### WHAT THE TASK ASKS
Rewrite the lines starting with the line that contains "166: (286, 405)" and going on through the line that contains "182: (457, 329)", substituting "(1100, 190)" for "(1099, 189)" and changing nothing else.

### RECORDS SHOWN
■ ■ ■ ■

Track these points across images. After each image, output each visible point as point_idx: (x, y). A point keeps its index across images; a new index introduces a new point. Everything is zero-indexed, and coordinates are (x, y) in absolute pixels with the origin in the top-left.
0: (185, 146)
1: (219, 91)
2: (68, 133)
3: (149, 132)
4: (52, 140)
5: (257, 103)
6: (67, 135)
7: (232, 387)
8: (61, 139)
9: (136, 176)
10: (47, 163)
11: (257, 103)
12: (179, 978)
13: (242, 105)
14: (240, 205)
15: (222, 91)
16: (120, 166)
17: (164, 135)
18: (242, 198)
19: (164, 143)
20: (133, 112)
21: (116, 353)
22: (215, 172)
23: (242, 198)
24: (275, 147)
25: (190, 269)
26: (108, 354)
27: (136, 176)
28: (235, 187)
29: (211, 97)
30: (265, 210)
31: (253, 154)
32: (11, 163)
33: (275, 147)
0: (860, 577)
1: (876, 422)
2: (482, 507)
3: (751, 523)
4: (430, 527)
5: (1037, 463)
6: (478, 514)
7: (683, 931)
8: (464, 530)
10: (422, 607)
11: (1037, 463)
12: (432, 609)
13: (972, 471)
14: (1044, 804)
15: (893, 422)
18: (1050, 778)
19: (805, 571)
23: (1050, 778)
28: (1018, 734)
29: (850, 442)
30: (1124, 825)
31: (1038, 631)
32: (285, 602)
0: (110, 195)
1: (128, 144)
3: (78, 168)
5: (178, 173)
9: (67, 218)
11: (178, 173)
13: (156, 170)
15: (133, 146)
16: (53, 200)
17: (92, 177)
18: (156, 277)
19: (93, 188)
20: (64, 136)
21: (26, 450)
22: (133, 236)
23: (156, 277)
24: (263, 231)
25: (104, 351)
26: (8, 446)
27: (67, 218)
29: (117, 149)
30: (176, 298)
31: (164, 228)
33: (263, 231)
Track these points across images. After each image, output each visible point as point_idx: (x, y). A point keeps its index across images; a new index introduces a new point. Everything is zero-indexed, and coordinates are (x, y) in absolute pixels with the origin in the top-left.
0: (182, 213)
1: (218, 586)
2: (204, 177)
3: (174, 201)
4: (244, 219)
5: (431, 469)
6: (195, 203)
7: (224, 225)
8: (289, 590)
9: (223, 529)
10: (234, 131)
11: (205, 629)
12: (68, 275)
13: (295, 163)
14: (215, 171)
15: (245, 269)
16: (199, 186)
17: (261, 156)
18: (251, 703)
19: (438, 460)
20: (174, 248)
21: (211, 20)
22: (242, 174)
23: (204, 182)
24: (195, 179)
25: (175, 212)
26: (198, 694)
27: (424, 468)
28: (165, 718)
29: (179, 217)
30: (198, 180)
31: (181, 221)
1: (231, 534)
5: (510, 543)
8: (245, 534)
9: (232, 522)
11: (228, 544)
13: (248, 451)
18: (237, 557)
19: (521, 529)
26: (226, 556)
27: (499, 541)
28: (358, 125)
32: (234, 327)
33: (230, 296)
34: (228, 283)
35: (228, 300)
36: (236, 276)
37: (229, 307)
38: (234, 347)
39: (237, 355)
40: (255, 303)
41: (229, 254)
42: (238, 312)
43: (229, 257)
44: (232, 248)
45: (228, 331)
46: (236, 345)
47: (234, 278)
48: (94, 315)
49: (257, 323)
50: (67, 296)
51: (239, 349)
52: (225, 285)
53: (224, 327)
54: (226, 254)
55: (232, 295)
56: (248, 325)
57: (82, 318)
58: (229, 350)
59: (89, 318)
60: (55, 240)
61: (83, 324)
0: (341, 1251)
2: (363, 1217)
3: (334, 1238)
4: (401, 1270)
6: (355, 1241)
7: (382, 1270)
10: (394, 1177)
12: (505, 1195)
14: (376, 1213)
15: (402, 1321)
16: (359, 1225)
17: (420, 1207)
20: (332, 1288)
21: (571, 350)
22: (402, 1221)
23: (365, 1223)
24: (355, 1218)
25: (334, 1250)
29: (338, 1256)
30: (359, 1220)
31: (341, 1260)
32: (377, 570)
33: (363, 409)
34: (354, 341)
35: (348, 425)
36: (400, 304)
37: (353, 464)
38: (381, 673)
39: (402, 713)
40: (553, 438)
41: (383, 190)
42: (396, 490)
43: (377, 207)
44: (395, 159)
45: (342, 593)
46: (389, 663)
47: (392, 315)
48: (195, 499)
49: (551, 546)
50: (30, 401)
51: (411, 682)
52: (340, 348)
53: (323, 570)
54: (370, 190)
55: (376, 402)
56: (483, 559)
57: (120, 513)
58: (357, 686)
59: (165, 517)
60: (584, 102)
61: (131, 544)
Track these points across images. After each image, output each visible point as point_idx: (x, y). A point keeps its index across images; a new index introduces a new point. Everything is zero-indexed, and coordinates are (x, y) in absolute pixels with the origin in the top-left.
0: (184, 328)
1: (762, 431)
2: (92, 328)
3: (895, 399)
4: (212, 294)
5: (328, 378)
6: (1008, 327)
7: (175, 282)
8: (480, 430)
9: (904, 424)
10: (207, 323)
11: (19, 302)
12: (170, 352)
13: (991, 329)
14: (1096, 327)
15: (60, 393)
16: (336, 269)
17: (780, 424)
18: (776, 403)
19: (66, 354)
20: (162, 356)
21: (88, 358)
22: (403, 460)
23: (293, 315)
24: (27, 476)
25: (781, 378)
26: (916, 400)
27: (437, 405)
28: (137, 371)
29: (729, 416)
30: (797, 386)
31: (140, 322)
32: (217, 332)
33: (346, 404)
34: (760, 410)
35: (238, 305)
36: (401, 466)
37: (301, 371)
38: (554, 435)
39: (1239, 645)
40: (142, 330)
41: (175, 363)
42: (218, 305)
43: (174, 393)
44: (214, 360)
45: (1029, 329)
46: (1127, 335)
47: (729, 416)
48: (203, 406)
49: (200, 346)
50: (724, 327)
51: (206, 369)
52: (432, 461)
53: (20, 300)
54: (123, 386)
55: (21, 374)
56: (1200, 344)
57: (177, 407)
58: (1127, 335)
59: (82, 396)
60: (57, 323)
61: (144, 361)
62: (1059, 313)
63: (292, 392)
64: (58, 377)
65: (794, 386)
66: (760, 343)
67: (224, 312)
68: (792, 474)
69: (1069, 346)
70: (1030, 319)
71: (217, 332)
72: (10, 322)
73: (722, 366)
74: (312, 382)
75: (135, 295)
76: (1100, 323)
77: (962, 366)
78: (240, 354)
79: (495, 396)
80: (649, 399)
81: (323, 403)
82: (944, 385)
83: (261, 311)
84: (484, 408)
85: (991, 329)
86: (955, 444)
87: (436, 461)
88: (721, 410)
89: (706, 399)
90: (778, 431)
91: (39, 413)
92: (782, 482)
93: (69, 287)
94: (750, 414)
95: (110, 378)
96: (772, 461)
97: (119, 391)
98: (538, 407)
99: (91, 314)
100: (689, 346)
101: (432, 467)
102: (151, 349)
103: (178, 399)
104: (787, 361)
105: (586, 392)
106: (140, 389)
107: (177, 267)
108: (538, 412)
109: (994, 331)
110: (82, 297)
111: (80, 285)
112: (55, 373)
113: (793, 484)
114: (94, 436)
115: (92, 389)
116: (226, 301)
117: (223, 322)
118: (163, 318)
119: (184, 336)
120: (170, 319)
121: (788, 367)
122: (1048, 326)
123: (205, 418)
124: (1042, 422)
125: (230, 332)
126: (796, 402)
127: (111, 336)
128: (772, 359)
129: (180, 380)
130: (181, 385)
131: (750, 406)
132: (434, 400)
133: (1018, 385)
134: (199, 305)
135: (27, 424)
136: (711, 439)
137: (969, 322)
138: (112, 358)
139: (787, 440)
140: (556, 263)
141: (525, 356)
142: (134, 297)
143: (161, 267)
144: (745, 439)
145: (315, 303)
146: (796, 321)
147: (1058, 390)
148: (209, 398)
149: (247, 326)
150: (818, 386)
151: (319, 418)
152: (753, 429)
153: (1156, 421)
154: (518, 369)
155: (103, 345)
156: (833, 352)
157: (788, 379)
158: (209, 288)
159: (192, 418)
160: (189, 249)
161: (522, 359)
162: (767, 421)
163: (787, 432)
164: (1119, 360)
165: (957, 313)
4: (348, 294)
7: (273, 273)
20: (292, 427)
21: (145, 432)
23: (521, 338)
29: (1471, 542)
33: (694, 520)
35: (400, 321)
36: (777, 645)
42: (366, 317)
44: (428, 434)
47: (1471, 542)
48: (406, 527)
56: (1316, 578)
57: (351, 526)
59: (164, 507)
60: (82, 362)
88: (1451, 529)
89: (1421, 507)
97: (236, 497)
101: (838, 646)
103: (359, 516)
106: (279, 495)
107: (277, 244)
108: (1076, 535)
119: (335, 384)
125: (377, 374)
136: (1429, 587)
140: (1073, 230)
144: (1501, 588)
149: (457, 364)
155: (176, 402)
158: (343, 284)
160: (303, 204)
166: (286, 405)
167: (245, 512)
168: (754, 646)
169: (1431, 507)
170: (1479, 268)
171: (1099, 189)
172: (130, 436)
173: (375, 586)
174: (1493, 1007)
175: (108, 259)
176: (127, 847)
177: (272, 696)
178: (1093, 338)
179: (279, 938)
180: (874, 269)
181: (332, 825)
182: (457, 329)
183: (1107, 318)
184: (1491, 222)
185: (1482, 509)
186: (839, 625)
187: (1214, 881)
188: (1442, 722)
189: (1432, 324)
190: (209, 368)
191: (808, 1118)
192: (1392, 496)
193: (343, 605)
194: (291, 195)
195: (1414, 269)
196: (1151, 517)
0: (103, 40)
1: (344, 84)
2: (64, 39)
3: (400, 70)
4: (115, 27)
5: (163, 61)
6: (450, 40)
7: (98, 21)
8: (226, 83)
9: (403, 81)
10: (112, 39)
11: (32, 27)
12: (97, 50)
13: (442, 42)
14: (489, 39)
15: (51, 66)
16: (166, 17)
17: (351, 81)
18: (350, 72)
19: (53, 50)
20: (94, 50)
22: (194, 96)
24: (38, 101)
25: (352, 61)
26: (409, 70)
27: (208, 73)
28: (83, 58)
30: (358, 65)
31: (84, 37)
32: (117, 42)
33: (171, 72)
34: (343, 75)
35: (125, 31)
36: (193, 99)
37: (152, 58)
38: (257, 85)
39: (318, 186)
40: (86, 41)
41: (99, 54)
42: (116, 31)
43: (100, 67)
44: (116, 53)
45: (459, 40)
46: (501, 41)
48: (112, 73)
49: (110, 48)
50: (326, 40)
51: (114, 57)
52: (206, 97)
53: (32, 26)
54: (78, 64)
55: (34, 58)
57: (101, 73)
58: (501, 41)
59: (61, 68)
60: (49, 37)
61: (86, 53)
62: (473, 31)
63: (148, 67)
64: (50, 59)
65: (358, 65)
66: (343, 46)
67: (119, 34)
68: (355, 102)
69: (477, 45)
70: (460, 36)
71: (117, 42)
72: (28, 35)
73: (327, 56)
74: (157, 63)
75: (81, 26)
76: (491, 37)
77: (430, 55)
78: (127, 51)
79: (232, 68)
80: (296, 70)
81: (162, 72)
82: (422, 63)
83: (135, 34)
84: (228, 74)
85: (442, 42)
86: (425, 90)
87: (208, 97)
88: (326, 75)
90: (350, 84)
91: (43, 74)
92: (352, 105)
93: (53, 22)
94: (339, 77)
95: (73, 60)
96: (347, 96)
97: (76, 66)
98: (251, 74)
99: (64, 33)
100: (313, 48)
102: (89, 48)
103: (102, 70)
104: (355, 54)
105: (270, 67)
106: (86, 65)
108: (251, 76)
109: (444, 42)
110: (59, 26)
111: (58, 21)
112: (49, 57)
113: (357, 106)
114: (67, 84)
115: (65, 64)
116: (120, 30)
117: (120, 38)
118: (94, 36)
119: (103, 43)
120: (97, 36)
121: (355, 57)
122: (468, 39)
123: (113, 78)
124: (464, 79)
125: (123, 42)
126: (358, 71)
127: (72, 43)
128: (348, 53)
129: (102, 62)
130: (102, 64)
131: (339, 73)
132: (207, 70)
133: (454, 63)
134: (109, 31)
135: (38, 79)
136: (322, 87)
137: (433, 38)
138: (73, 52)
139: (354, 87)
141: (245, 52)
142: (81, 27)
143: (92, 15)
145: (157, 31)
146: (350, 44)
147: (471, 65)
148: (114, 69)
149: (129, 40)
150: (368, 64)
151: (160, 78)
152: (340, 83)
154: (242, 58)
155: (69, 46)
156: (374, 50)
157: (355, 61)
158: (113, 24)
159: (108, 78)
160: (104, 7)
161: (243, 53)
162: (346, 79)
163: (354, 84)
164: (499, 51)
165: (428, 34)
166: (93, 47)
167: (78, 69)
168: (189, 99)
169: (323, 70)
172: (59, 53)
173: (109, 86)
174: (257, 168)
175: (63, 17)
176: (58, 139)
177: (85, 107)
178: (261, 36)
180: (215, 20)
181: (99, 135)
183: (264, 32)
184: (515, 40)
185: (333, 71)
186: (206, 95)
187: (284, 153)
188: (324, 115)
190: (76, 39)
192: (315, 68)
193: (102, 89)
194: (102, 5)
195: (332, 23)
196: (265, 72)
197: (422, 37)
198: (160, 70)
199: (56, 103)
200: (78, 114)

■ ■ ■ ■

### RESPONSE FOR THIS EXERCISE
166: (286, 405)
167: (245, 512)
168: (754, 646)
169: (1431, 507)
170: (1479, 268)
171: (1100, 190)
172: (130, 436)
173: (375, 586)
174: (1493, 1007)
175: (108, 259)
176: (127, 847)
177: (272, 696)
178: (1093, 338)
179: (279, 938)
180: (874, 269)
181: (332, 825)
182: (457, 329)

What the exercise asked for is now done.